*ASSIGNED TASK*: In the data below, find every line with the word "round" and copy it out.

Records contained in a dataset:

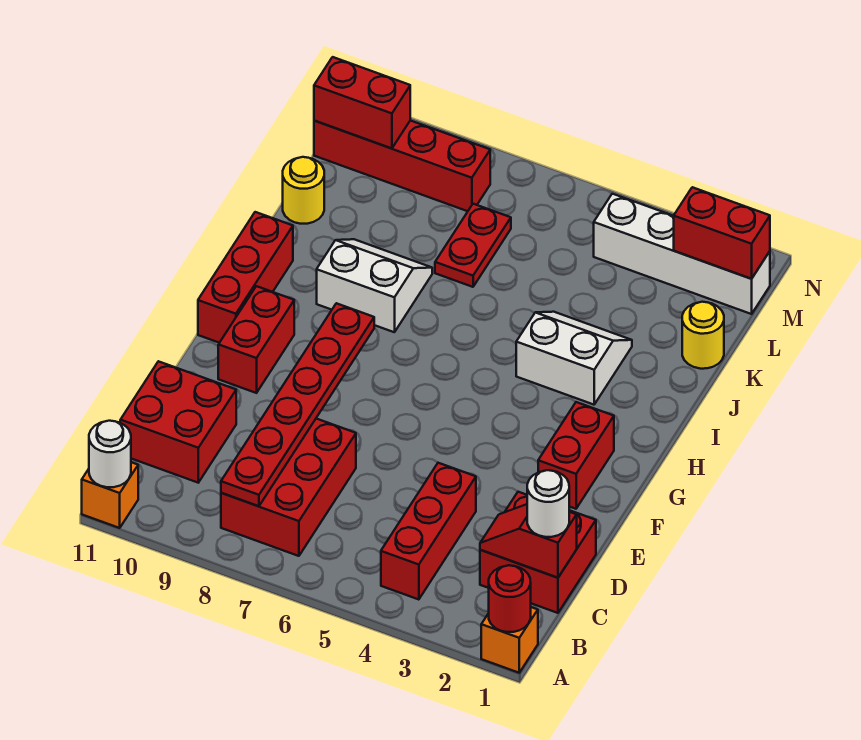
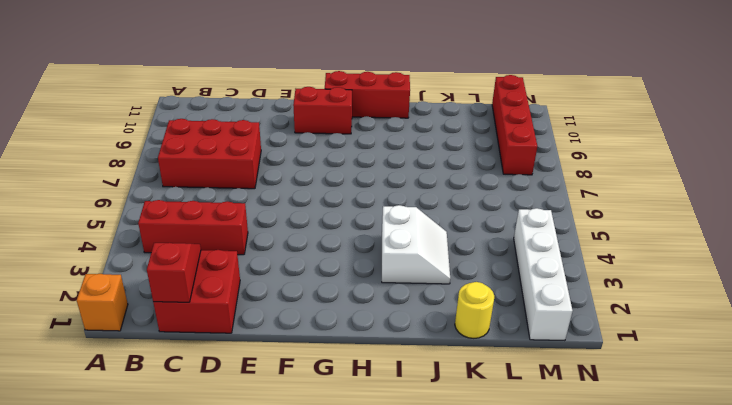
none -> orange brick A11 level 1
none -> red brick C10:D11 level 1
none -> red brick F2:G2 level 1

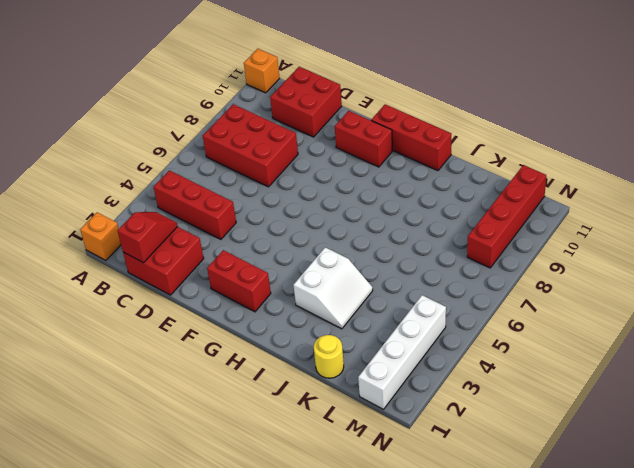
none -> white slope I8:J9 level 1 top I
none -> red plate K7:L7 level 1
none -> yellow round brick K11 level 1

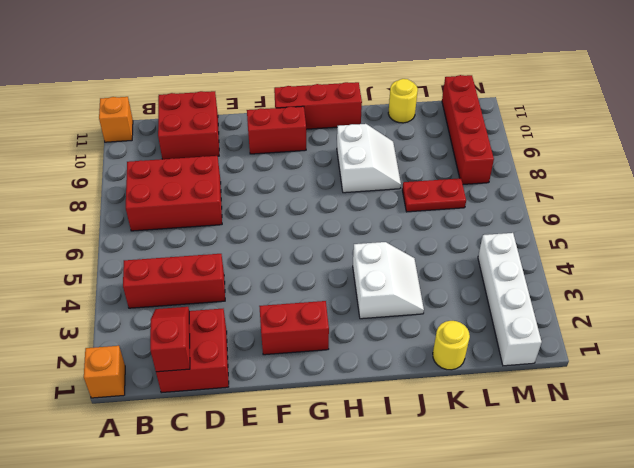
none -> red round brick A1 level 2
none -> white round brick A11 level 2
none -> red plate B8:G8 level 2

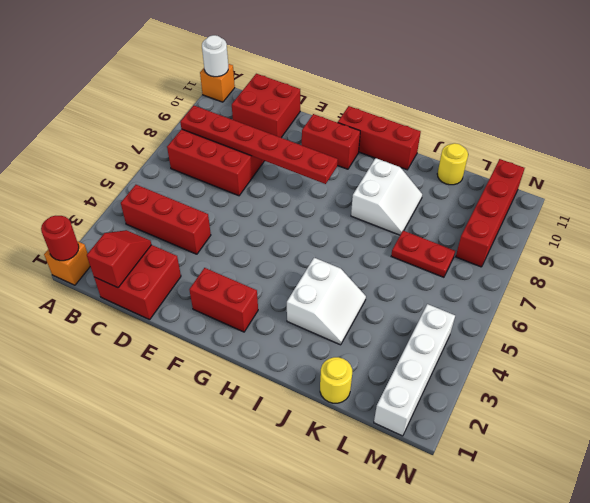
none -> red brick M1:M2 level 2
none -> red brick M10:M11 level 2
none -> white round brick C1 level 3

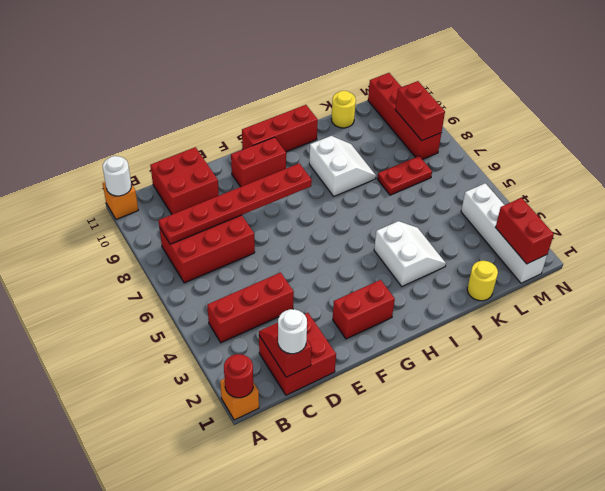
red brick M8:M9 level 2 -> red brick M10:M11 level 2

*EXERCISE SOLUTION*:
none -> yellow round brick K11 level 1
none -> red round brick A1 level 2
none -> white round brick A11 level 2
none -> white round brick C1 level 3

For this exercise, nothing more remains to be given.